▶ _What is being asked_: Starting with the line that contains "C4: 15uF (plus" and ending with the last line of the entries, repeat exactly those lines and nothing else, pictures excluded.

[Version comparison data]
########

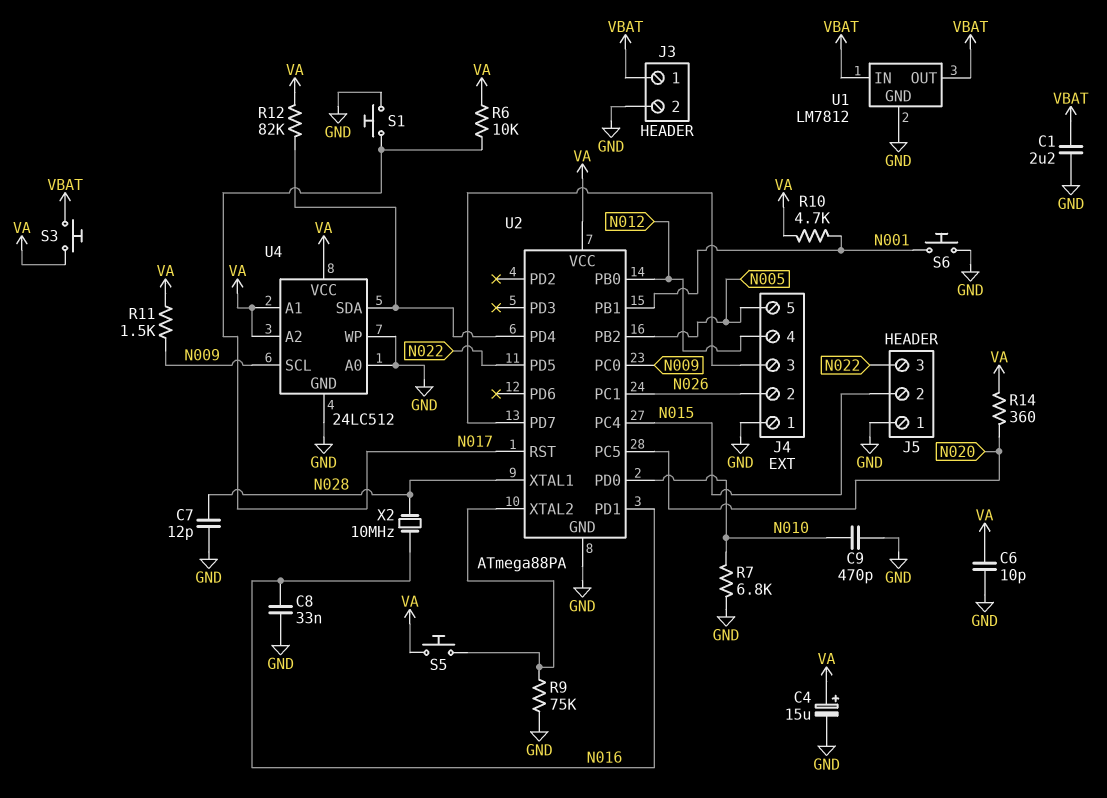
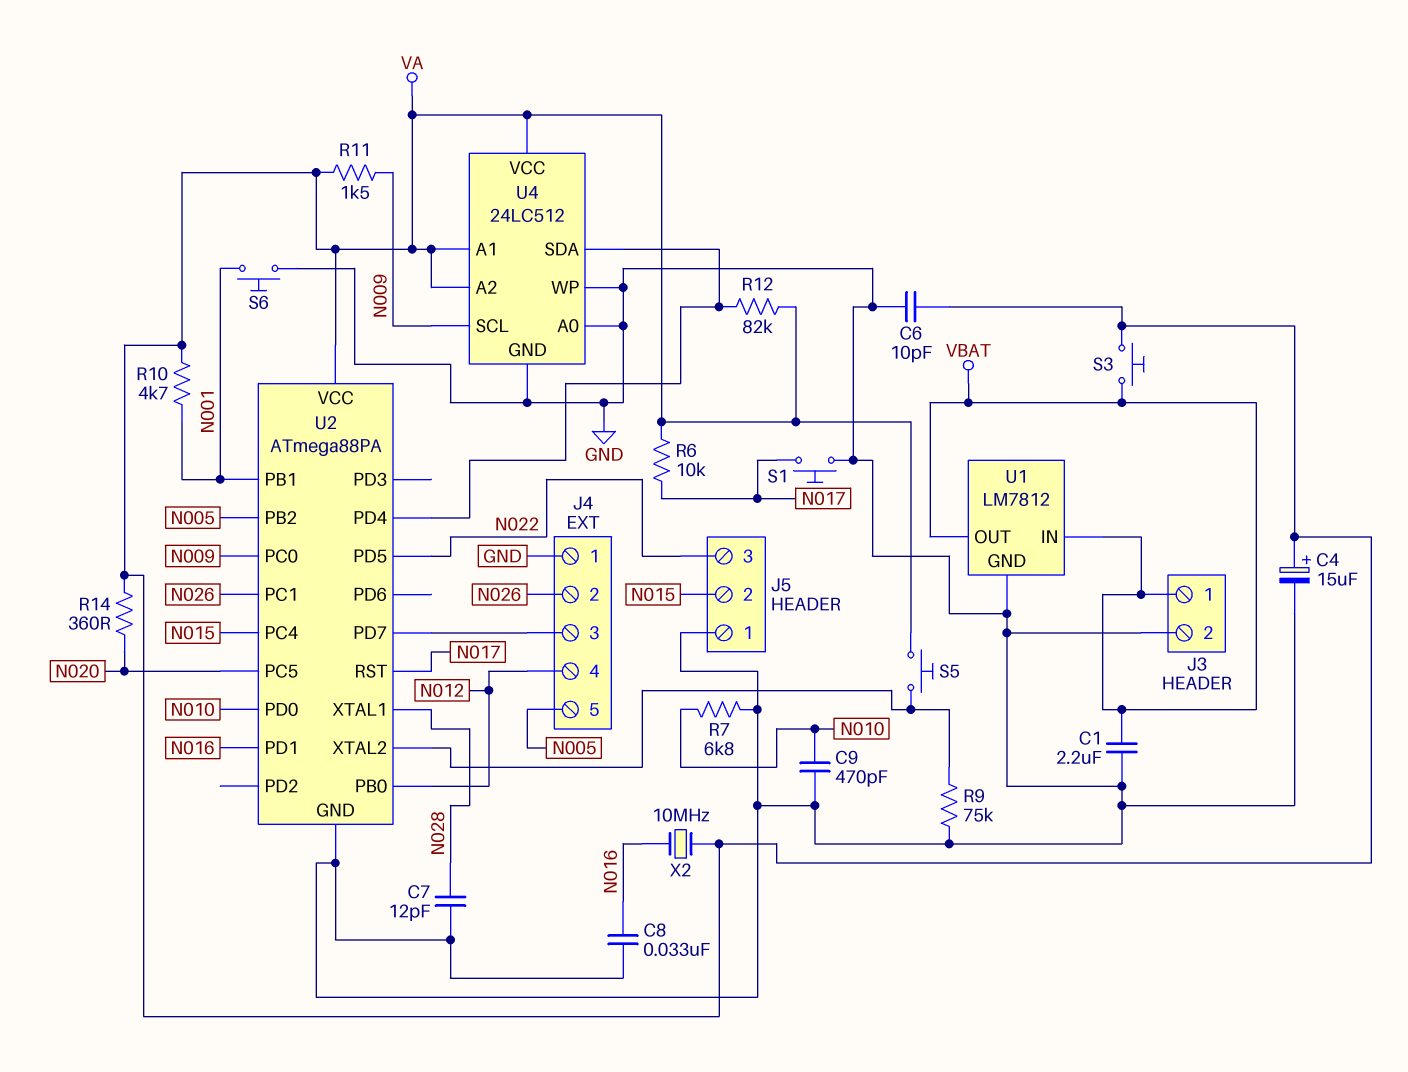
X2: 10MHz (N016, N028) -> 10MHz (N016, VA)

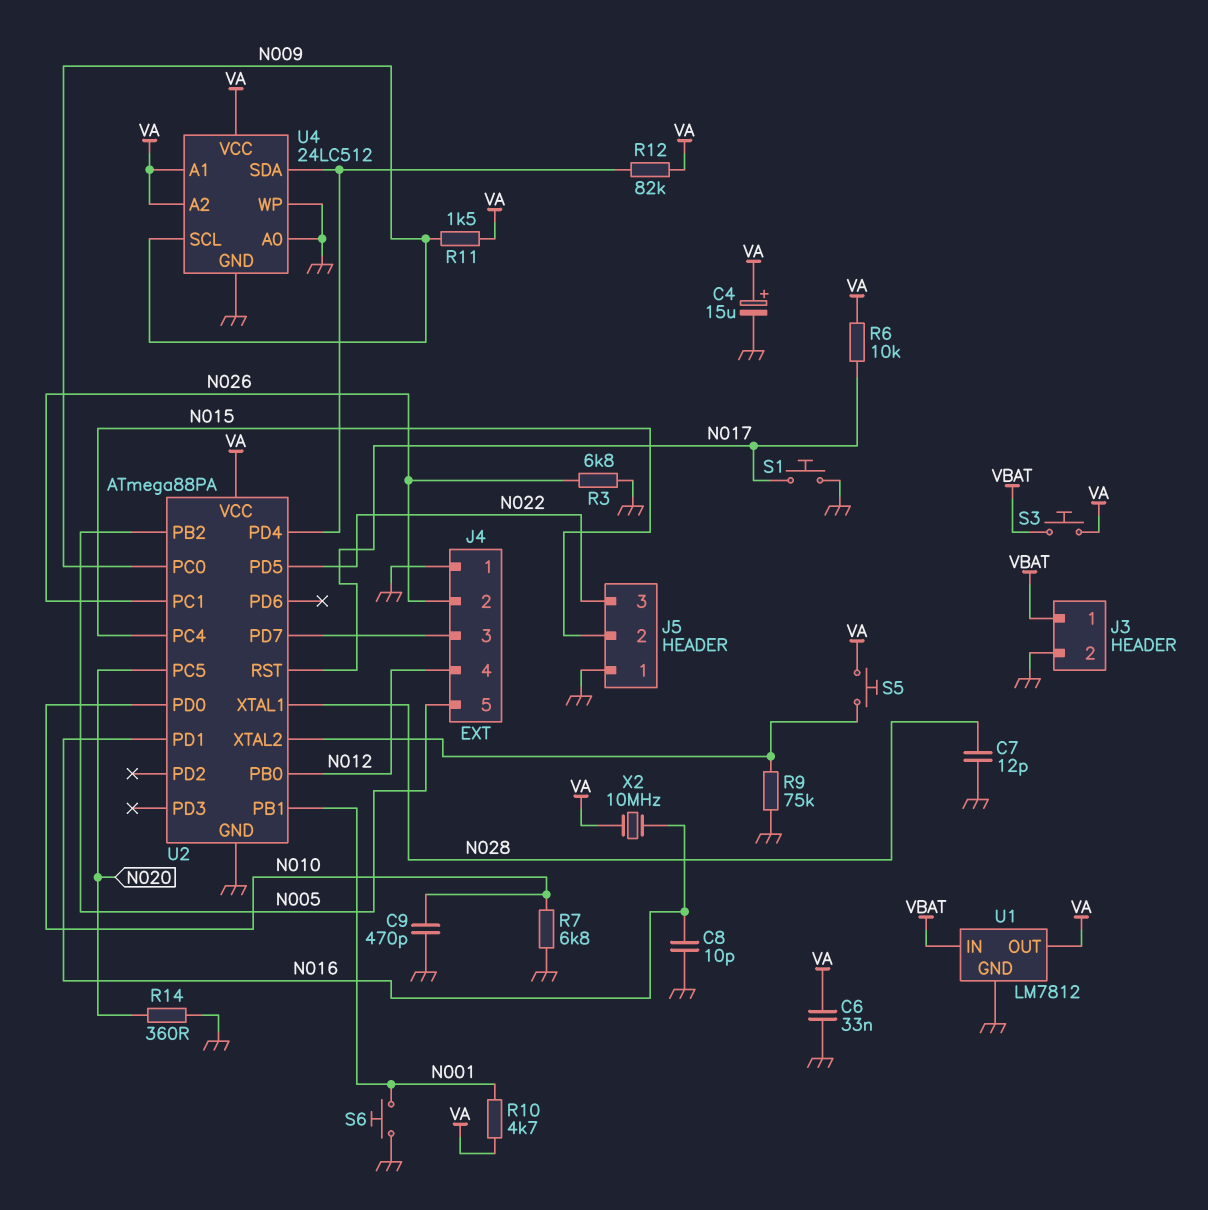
C1: 2.2uF (GND, VBAT) -> none
C6: 10pF (GND, VA) -> 33nF (GND, VA)
C8: 33nF (GND, N016) -> 10pF (GND, N016)
R3: none -> 6.8k (GND, N026)
R14: 360 (N020, VA) -> 360 (GND, N020)
U1 pin OUT: VBAT -> VA

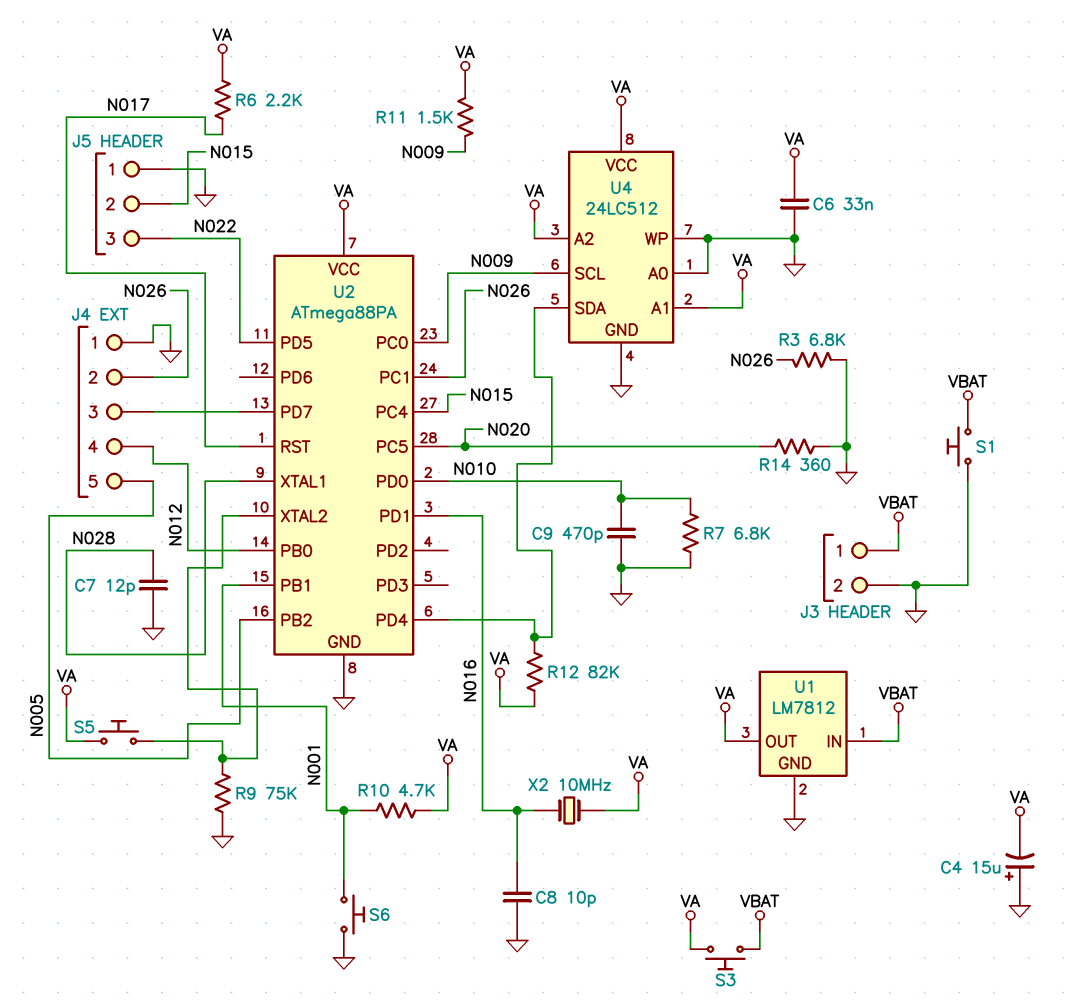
C4: 15uF (plus VA, minus GND) -> 15uF (plus GND, minus VA)
R6: 10k (N017, VA) -> 2.2k (N017, VA)
S1: button (GND, N017) -> button (GND, VBAT)

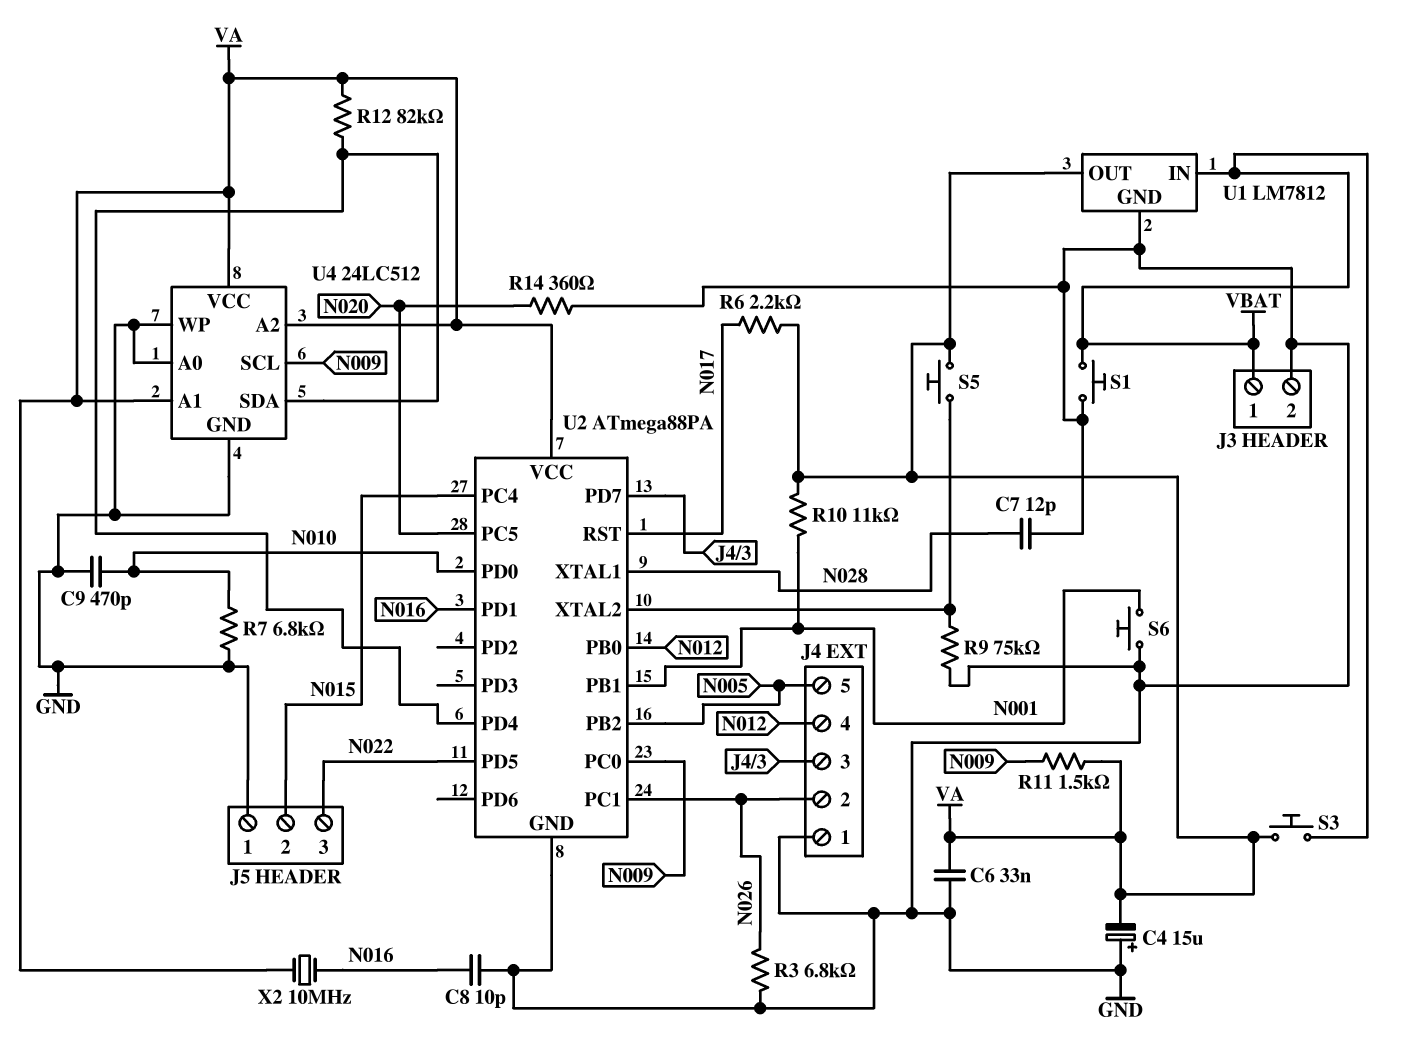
R10: 4.7k (N001, VA) -> 11k (N001, VA)

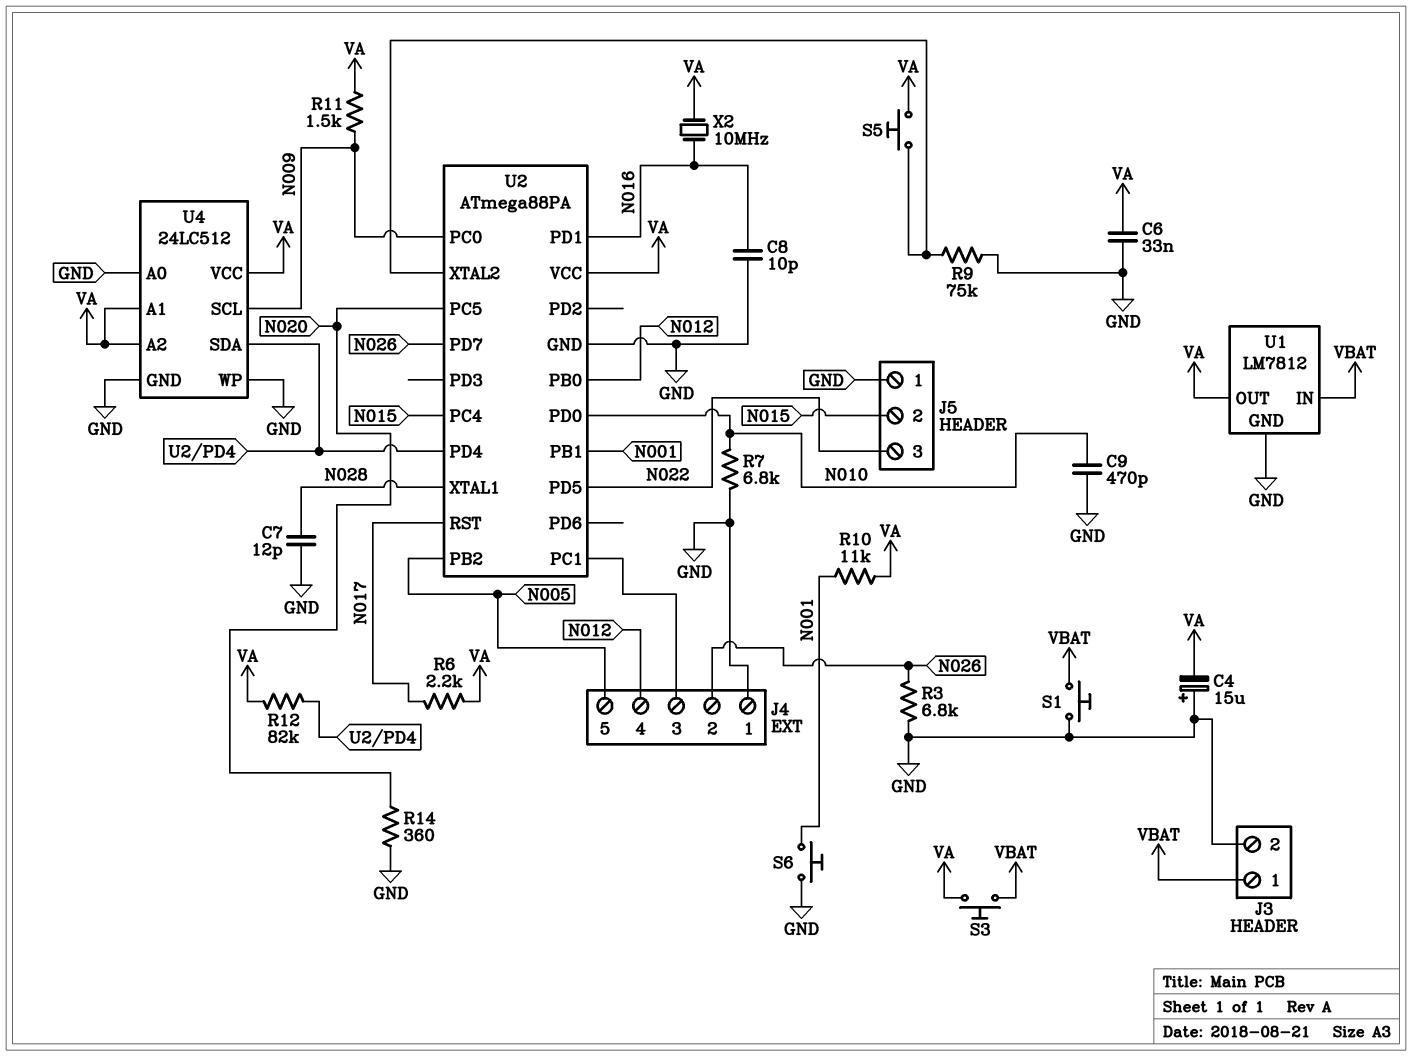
U2 pin PC1: N026 -> J4/3
U2 pin PD7: J4/3 -> N026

########

▶ _Reply_:
C4: 15uF (plus VA, minus GND) -> 15uF (plus GND, minus VA)
R6: 10k (N017, VA) -> 2.2k (N017, VA)
S1: button (GND, N017) -> button (GND, VBAT)

R10: 4.7k (N001, VA) -> 11k (N001, VA)

U2 pin PC1: N026 -> J4/3
U2 pin PD7: J4/3 -> N026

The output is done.